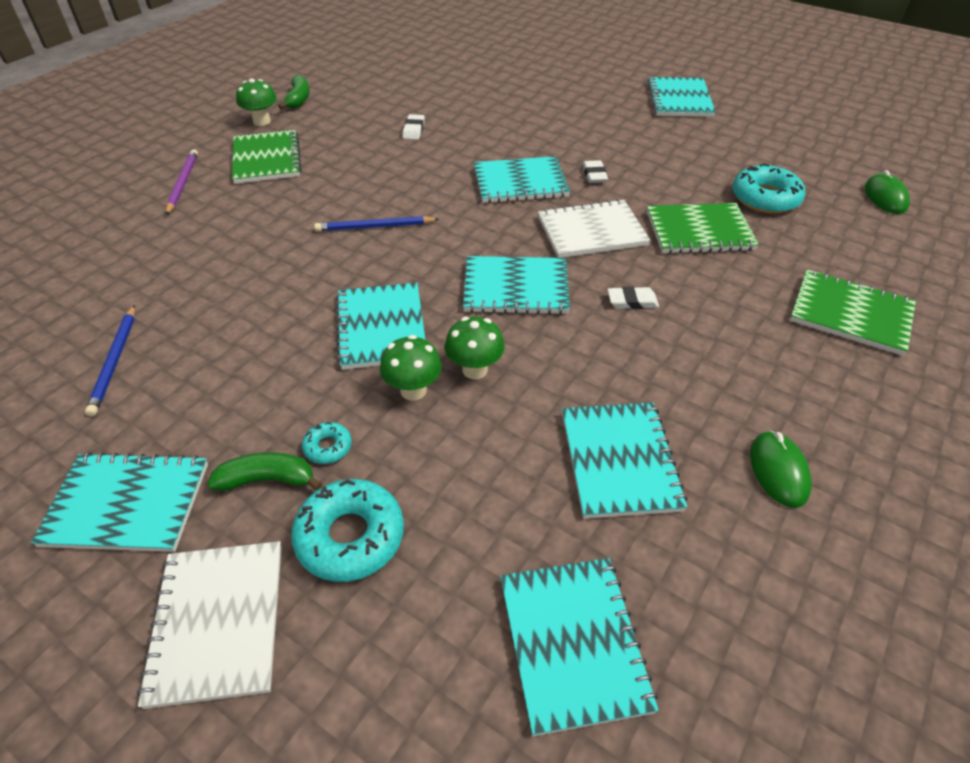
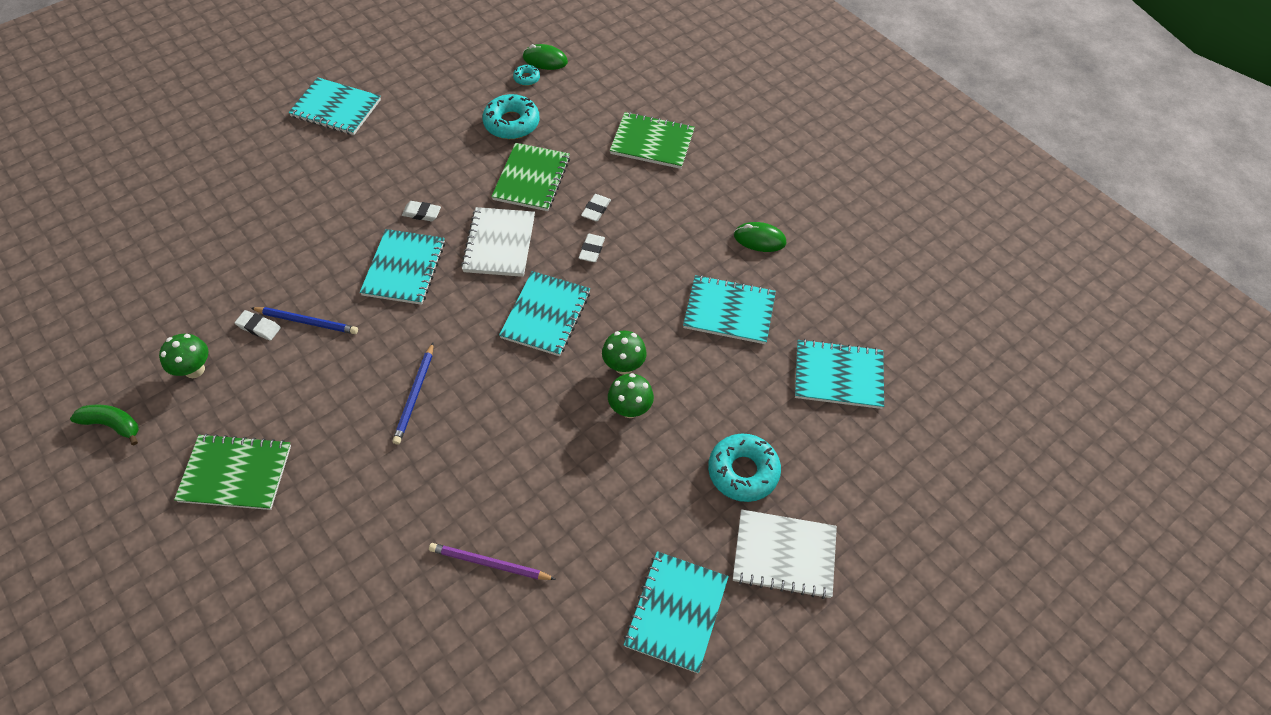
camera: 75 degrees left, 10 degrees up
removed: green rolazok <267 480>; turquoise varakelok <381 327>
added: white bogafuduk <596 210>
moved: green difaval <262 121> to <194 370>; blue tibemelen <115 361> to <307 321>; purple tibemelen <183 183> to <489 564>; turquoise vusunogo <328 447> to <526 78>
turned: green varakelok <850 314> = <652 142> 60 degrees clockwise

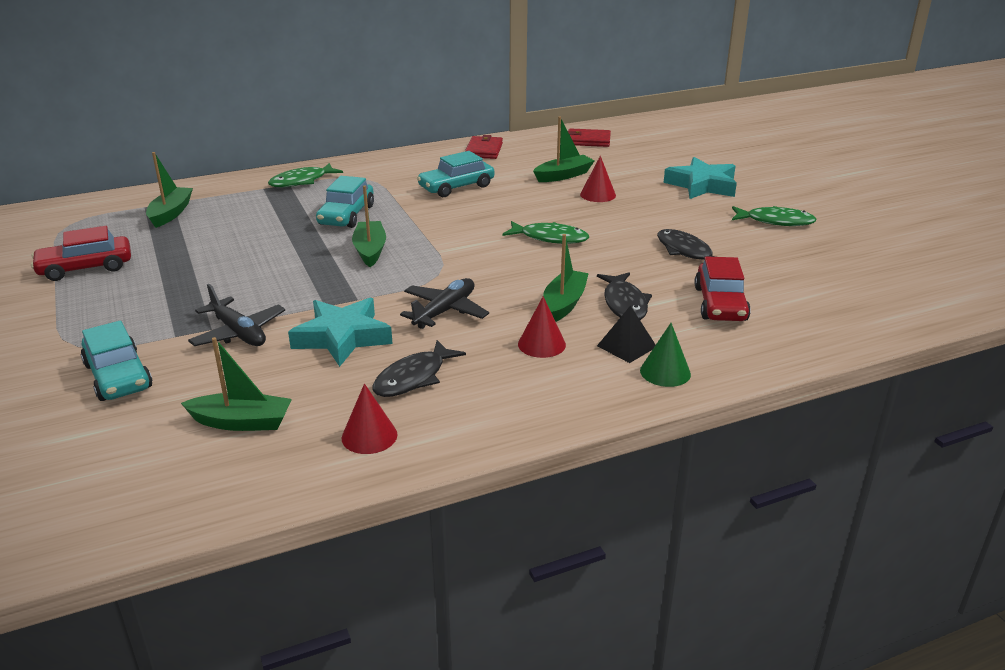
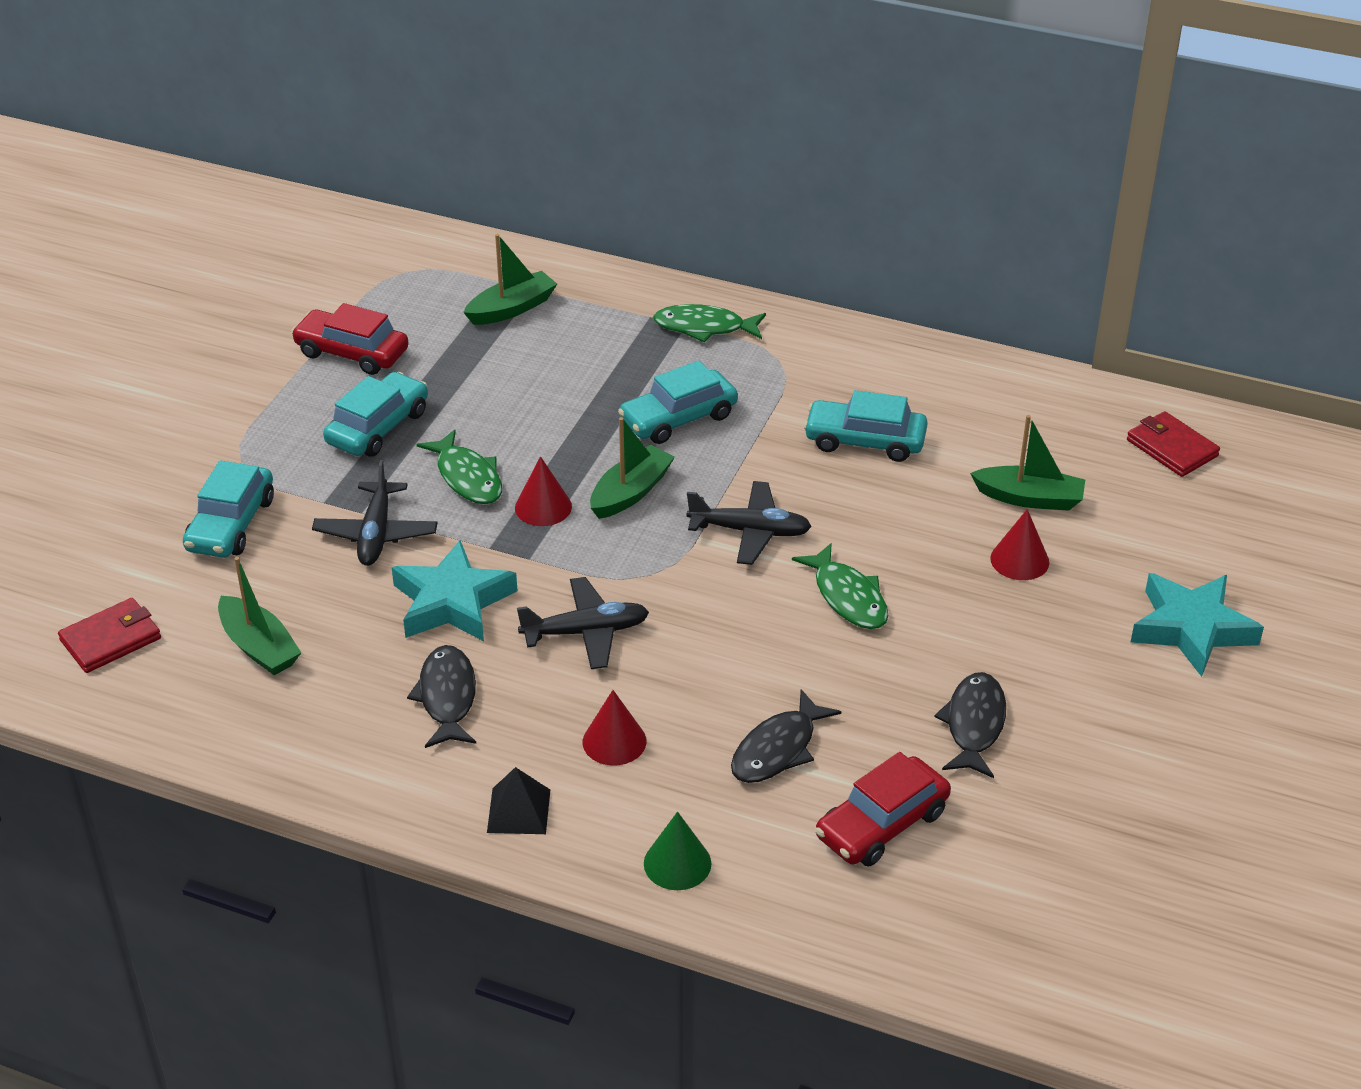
camera: 45 degrees right, 10 degrees up
removed: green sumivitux <564 304>
added:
──────
## [The task]
Write out, word for word, the lines running from the one containing "removed: green rolazok" to the end of the data above; the pictures are to be left out.

## [Task solution]
removed: green rolazok <267 480>; turquoise varakelok <381 327>
added: white bogafuduk <596 210>
moved: green difaval <262 121> to <194 370>; blue tibemelen <115 361> to <307 321>; purple tibemelen <183 183> to <489 564>; turquoise vusunogo <328 447> to <526 78>
turned: green varakelok <850 314> = <652 142> 60 degrees clockwise

camera: 45 degrees right, 10 degrees up
removed: green sumivitux <564 304>
added:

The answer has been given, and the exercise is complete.